■ **PROBLEM**:
Print this span of the material below exactly: the line with "(124, 122) = (111, 235): turquoise", the line with "(596, 197) = (489, 124): purple", and every line between them, but nothing else.

Segment Open

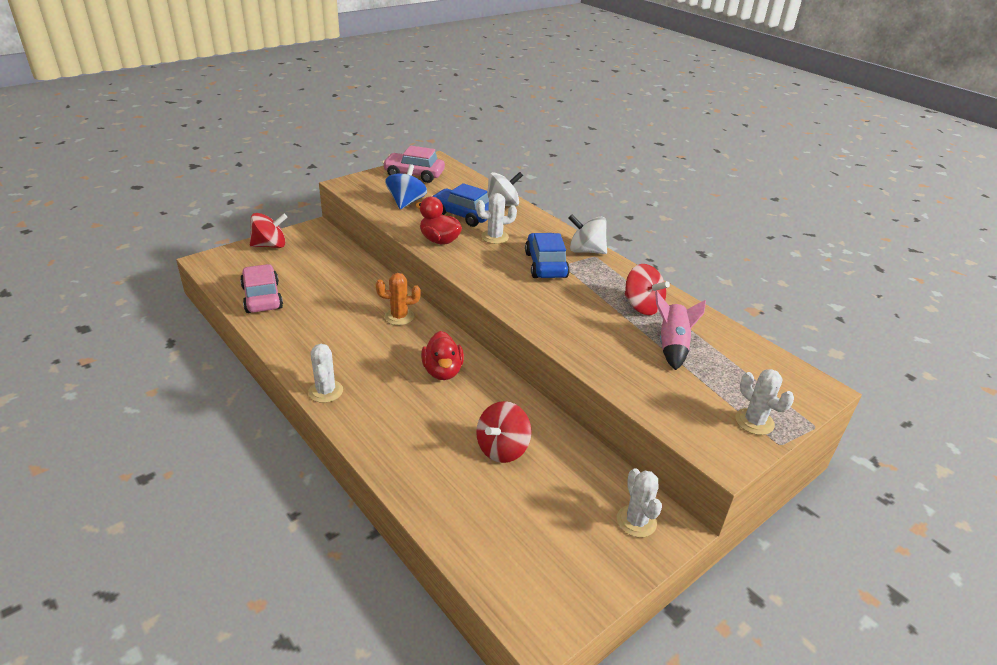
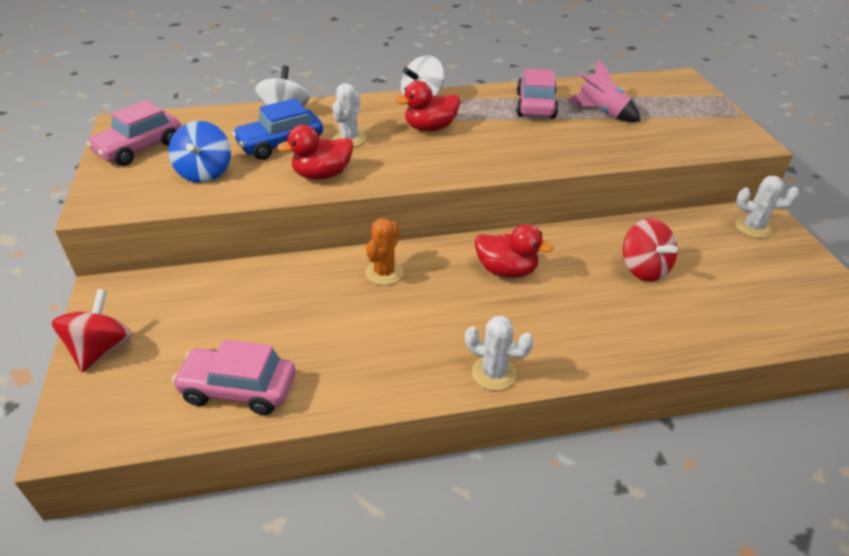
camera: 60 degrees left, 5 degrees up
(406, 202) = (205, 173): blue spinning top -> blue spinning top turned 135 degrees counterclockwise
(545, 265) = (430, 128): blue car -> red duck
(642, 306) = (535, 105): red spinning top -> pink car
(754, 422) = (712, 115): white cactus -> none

Segment Closed
Segment Open

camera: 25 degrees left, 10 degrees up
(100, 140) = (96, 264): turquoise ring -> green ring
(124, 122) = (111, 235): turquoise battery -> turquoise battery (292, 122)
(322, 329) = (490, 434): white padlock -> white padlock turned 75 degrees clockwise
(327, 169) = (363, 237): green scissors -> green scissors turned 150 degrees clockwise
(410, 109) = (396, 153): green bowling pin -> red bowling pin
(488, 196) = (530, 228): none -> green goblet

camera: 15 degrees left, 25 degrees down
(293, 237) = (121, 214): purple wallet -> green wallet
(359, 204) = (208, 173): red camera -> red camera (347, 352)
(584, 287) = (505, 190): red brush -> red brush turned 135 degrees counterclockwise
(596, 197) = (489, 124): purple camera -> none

Segment Closed

■ **ANSWER TO THE EXERCISE**:
(124, 122) = (111, 235): turquoise battery -> turquoise battery (292, 122)
(322, 329) = (490, 434): white padlock -> white padlock turned 75 degrees clockwise
(327, 169) = (363, 237): green scissors -> green scissors turned 150 degrees clockwise
(410, 109) = (396, 153): green bowling pin -> red bowling pin
(488, 196) = (530, 228): none -> green goblet

camera: 15 degrees left, 25 degrees down
(293, 237) = (121, 214): purple wallet -> green wallet
(359, 204) = (208, 173): red camera -> red camera (347, 352)
(584, 287) = (505, 190): red brush -> red brush turned 135 degrees counterclockwise
(596, 197) = (489, 124): purple camera -> none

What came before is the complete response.